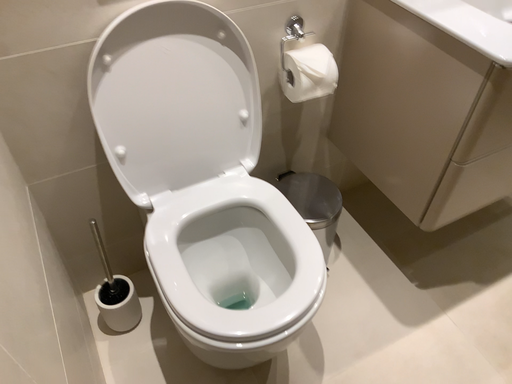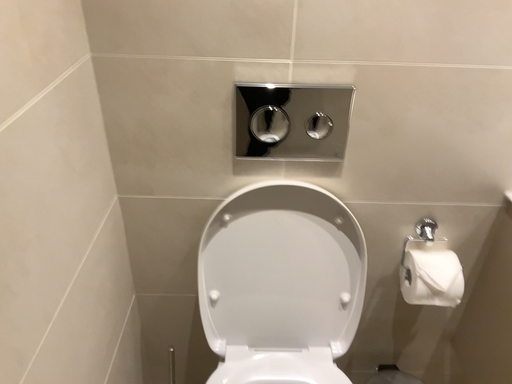
Question: How did the camera likely rotate when shooting the video?

Choices:
 (A) rotated downward
 (B) rotated upward

Answer: (B)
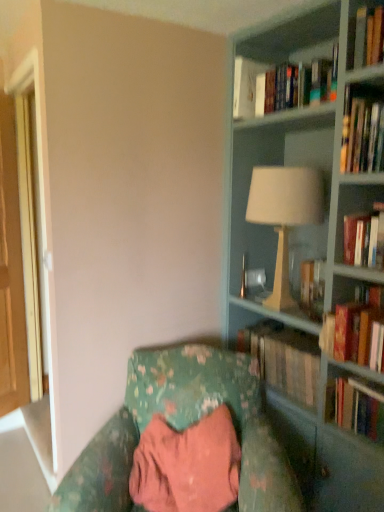
Question: Is hardcover book at right, the third book when ordered from bottom to top, at the back of matte gray bookcase at right?

Choices:
 (A) yes
 (B) no

Answer: (A)

Question: Can you confirm if matte gray bookcase at right is wider than hardcover book at right, which is the third book from top to bottom?

Choices:
 (A) no
 (B) yes

Answer: (B)

Question: From the image's perspective, would you say matte gray bookcase at right is shown under hardcover book at right, which is the third book from top to bottom?

Choices:
 (A) no
 (B) yes

Answer: (A)

Question: Is hardcover book at right, the third book when ordered from bottom to top, completely or partially inside matte gray bookcase at right?

Choices:
 (A) no
 (B) yes

Answer: (B)

Question: Are matte gray bookcase at right and hardcover book at right, the third book when ordered from bottom to top, making contact?

Choices:
 (A) yes
 (B) no

Answer: (B)

Question: From the image's perspective, is white ceramic lamp at upper right above or below hardcover book at right, which appears as the 5th book when viewed from the top?

Choices:
 (A) above
 (B) below

Answer: (A)

Question: Does point (236, 208) appear closer or farther from the camera than point (357, 415)?

Choices:
 (A) closer
 (B) farther

Answer: (B)

Question: Is white ceramic lamp at upper right to the left or to the right of hardcover book at right, which appears as the first book when ordered from the bottom, in the image?

Choices:
 (A) right
 (B) left

Answer: (B)

Question: In the image, is white ceramic lamp at upper right positioned in front of or behind hardcover book at right, which appears as the 5th book when viewed from the top?

Choices:
 (A) behind
 (B) front

Answer: (A)

Question: From the image's perspective, relative to matte gray bookcase at right, is white paper at upper center, acting as the 1th book starting from the top, above or below?

Choices:
 (A) above
 (B) below

Answer: (A)

Question: Does point (251, 71) appear closer or farther from the camera than point (342, 436)?

Choices:
 (A) farther
 (B) closer

Answer: (A)

Question: Considering the positions of white paper at upper center, the 5th book in the bottom-to-top sequence, and matte gray bookcase at right in the image, is white paper at upper center, the 5th book in the bottom-to-top sequence, bigger or smaller than matte gray bookcase at right?

Choices:
 (A) big
 (B) small

Answer: (B)

Question: Considering the relative positions of white paper at upper center, the 5th book in the bottom-to-top sequence, and matte gray bookcase at right in the image provided, is white paper at upper center, the 5th book in the bottom-to-top sequence, to the left or to the right of matte gray bookcase at right?

Choices:
 (A) left
 (B) right

Answer: (A)

Question: From their relative heights in the image, would you say hardcover book at center, marked as the 4th book in a top-to-bottom arrangement, is taller or shorter than hardcover book at right, the third book when ordered from bottom to top?

Choices:
 (A) tall
 (B) short

Answer: (B)

Question: From the image's perspective, is hardcover book at center, the second book positioned from the bottom, located above or below hardcover book at right, which is the third book from top to bottom?

Choices:
 (A) above
 (B) below

Answer: (B)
☆ ☆ ☆ ☆
#### WHAT TO PRODUCE:
Extract every line in the entries above that contains the word "rotated". Treat uppercase and lowercase letters as different.

#### RESULT OF THIS EXERCISE:
 (A) rotated downward
 (B) rotated upward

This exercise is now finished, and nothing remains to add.